(Records from a data source)
--- START ---

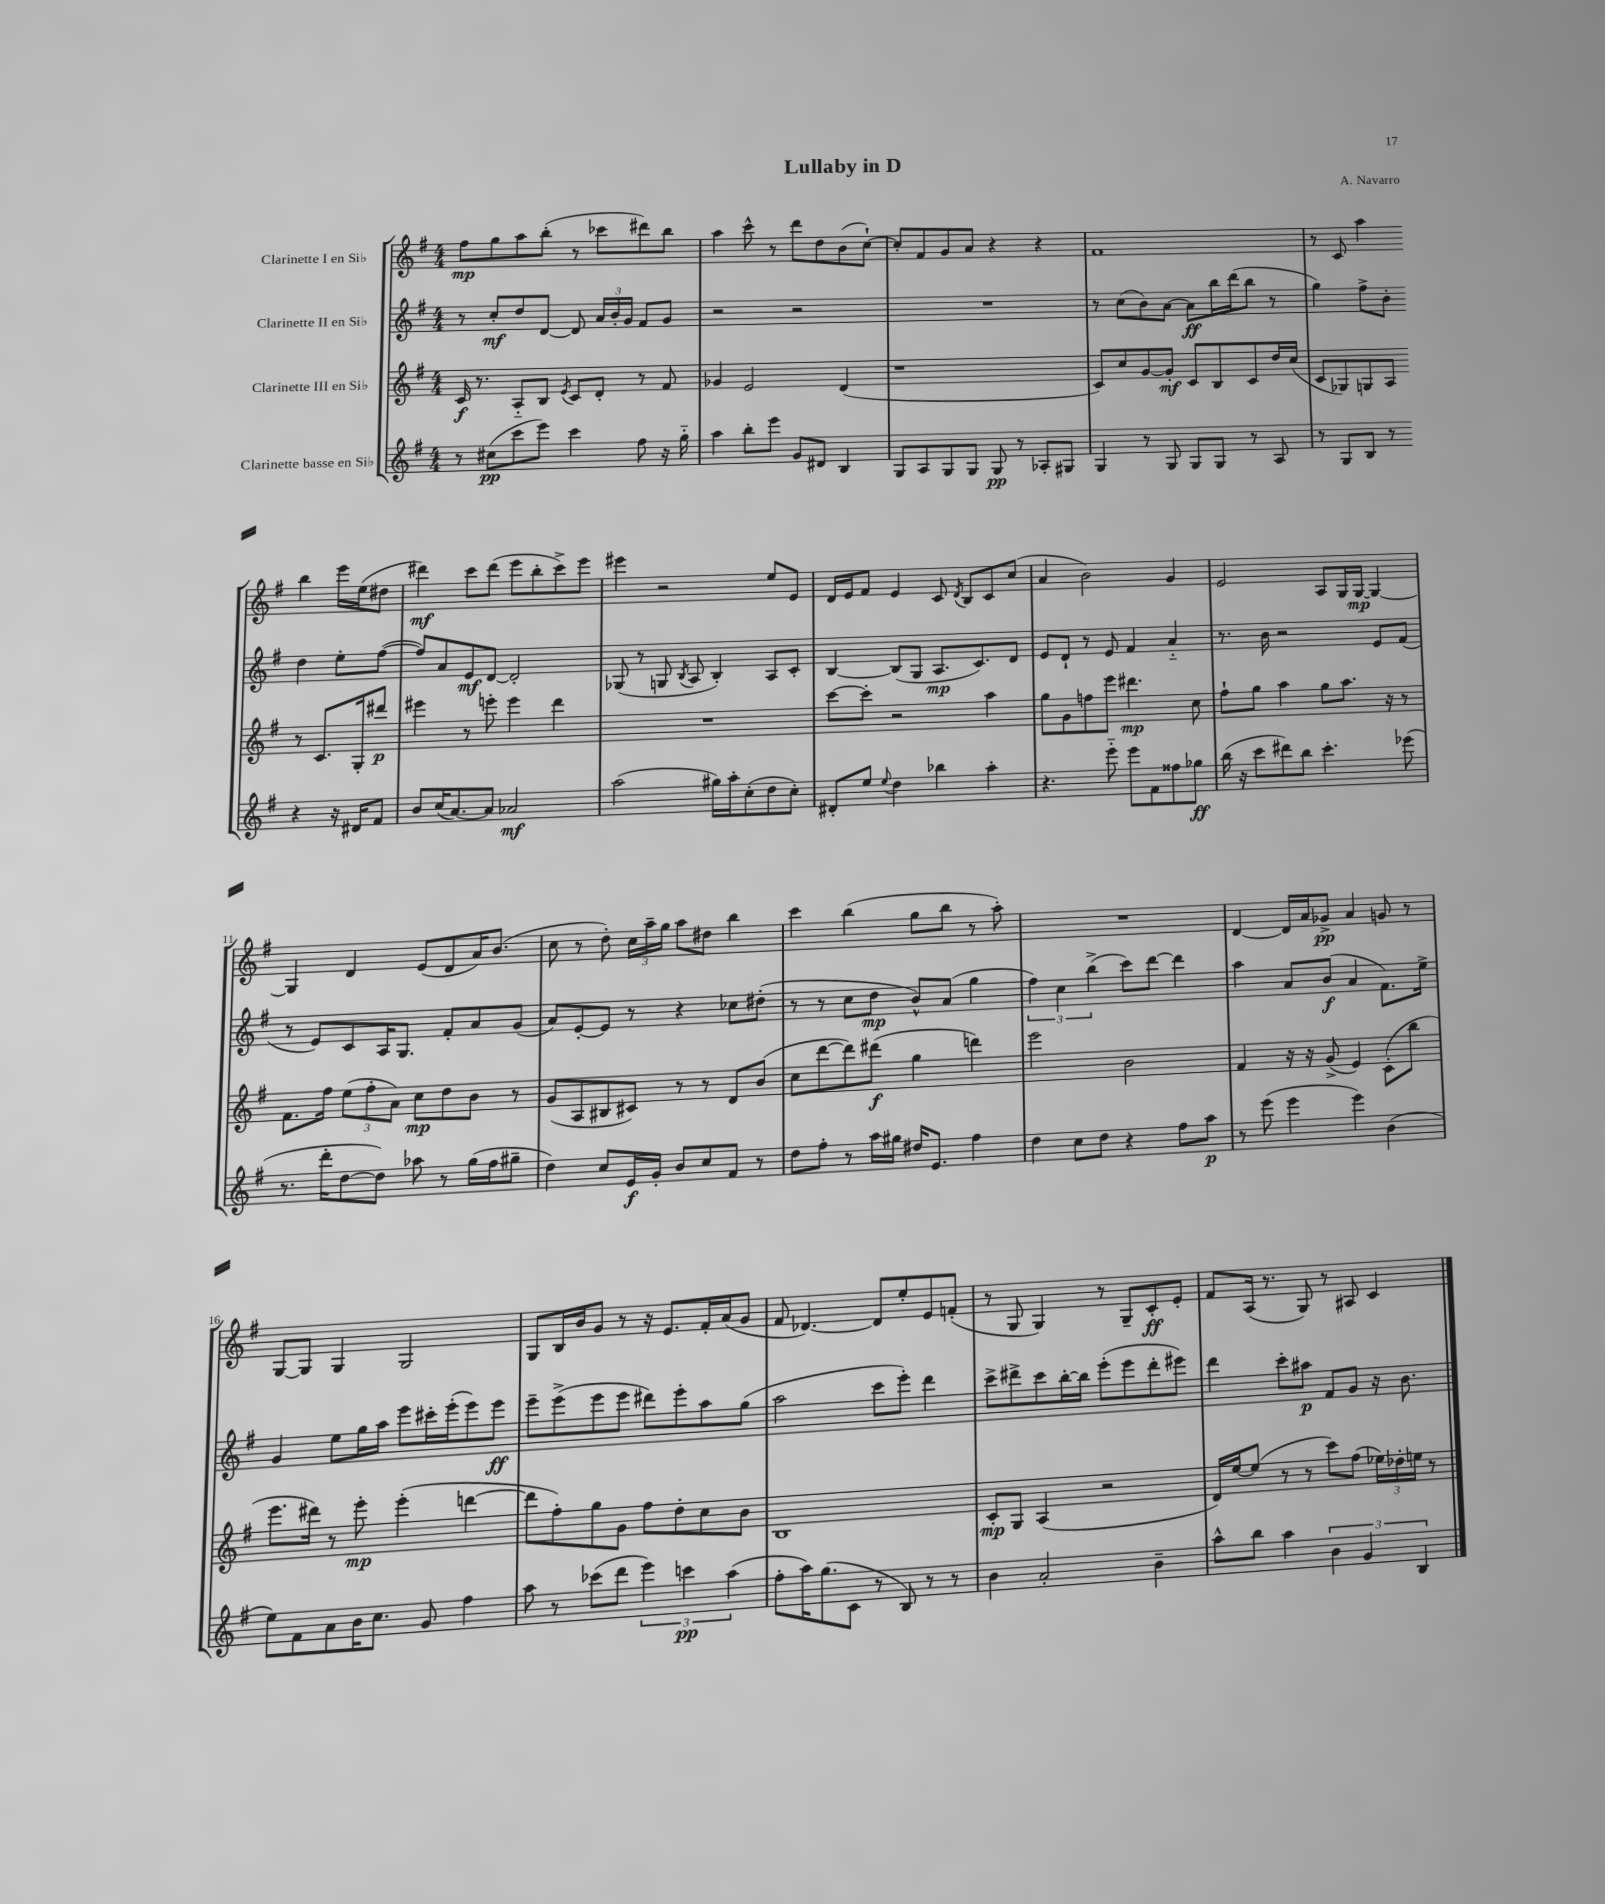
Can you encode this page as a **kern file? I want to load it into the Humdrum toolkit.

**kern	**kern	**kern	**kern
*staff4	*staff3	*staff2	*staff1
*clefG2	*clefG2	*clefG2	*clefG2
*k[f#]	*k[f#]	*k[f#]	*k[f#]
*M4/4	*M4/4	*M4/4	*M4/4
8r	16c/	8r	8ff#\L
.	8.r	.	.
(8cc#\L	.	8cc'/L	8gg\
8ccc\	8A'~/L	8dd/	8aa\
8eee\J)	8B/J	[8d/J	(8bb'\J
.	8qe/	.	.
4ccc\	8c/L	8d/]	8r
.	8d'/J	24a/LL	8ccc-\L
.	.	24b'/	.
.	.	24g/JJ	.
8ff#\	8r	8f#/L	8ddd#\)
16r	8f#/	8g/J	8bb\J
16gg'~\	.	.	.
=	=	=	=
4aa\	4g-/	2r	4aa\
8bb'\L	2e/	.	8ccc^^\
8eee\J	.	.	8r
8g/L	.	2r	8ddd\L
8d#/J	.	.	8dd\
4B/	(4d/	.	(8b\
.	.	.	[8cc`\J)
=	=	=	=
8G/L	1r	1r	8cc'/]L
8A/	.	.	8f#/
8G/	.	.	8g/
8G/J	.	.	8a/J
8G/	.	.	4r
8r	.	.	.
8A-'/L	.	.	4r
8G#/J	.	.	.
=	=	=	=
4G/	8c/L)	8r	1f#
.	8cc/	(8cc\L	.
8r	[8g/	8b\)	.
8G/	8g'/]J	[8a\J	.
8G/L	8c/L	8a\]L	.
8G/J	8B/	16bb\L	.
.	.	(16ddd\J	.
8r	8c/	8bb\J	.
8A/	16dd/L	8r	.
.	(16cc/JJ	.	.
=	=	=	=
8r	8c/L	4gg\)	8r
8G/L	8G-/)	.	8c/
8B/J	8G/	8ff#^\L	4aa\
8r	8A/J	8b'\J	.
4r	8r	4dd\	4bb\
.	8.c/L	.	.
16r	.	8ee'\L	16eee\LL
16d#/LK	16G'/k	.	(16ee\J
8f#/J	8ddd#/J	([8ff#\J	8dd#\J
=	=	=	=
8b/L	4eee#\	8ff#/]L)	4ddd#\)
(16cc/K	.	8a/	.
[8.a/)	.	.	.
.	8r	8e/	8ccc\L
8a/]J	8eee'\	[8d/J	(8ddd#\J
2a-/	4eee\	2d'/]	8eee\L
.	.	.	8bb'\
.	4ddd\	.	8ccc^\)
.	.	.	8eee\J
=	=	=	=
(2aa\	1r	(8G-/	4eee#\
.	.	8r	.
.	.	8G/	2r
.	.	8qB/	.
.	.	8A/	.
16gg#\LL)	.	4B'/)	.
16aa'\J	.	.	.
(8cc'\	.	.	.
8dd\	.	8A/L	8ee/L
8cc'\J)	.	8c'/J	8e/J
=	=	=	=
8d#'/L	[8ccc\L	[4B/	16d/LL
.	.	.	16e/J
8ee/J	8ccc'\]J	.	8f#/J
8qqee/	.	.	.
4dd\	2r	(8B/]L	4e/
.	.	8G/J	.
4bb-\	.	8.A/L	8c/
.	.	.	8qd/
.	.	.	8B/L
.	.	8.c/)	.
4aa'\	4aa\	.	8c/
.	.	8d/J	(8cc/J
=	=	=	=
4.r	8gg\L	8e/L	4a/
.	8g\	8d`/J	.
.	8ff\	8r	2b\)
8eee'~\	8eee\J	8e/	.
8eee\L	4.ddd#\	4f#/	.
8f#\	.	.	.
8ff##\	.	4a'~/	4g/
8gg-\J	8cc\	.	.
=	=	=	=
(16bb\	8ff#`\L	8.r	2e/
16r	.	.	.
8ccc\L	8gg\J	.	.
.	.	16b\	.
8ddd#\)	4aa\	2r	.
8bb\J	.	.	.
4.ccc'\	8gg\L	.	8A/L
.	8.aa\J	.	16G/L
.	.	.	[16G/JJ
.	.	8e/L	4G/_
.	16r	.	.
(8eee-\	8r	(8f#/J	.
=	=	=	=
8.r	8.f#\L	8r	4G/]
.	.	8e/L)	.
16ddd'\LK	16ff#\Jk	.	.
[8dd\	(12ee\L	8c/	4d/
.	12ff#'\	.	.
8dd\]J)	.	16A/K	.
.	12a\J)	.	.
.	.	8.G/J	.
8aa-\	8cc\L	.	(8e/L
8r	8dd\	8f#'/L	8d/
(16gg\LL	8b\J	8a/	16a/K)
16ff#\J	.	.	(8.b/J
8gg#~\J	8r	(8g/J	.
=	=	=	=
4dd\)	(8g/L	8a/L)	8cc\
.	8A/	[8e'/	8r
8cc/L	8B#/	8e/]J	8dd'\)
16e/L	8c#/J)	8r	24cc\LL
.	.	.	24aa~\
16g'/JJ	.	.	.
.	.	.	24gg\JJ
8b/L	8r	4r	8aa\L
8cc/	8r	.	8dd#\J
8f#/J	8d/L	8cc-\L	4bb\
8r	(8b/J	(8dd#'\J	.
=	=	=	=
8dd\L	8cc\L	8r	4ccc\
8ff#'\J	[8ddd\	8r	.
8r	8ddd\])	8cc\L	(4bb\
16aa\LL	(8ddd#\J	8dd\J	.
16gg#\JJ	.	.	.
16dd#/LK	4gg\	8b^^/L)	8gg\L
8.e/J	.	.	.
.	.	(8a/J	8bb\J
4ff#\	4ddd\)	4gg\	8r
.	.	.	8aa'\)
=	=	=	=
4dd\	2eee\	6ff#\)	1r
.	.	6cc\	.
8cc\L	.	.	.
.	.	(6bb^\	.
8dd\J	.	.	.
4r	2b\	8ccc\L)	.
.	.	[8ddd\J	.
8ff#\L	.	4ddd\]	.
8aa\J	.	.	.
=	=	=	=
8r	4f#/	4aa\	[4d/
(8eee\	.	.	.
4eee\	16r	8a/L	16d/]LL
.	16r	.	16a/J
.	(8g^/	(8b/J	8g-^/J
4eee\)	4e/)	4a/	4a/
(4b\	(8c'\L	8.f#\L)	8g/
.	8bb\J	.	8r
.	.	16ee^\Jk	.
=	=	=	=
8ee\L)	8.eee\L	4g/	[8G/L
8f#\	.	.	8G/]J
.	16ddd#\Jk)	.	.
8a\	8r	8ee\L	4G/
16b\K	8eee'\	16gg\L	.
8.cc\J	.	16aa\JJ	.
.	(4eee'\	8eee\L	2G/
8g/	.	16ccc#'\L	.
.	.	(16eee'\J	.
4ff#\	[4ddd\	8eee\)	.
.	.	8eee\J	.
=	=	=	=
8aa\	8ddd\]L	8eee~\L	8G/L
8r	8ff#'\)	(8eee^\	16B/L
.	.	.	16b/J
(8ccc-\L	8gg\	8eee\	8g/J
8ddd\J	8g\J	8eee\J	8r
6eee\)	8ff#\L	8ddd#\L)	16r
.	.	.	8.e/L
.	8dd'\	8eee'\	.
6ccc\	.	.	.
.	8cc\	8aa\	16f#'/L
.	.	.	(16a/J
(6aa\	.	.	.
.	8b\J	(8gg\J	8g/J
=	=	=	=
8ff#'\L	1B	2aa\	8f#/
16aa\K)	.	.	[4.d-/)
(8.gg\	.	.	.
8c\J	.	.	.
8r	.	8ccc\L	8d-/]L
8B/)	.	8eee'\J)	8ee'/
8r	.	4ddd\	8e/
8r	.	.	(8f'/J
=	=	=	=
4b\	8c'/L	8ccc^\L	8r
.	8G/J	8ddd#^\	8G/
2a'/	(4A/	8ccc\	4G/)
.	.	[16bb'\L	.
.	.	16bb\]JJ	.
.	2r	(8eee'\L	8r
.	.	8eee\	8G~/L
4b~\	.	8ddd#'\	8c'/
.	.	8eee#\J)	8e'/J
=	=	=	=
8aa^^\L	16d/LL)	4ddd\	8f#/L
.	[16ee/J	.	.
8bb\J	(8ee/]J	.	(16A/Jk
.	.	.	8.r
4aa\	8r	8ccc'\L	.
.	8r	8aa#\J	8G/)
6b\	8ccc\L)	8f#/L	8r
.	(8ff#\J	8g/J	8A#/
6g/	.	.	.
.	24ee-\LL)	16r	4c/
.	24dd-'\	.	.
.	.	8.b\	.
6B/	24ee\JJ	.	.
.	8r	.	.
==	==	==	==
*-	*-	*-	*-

--- END ---

• [Objective]: Pick out every line in the data above that contains the string "kern", and copy each one in full.

• [Exercise response]:
Can you encode this page as a **kern file? I want to load it into the Humdrum toolkit.
**kern	**kern	**kern	**kern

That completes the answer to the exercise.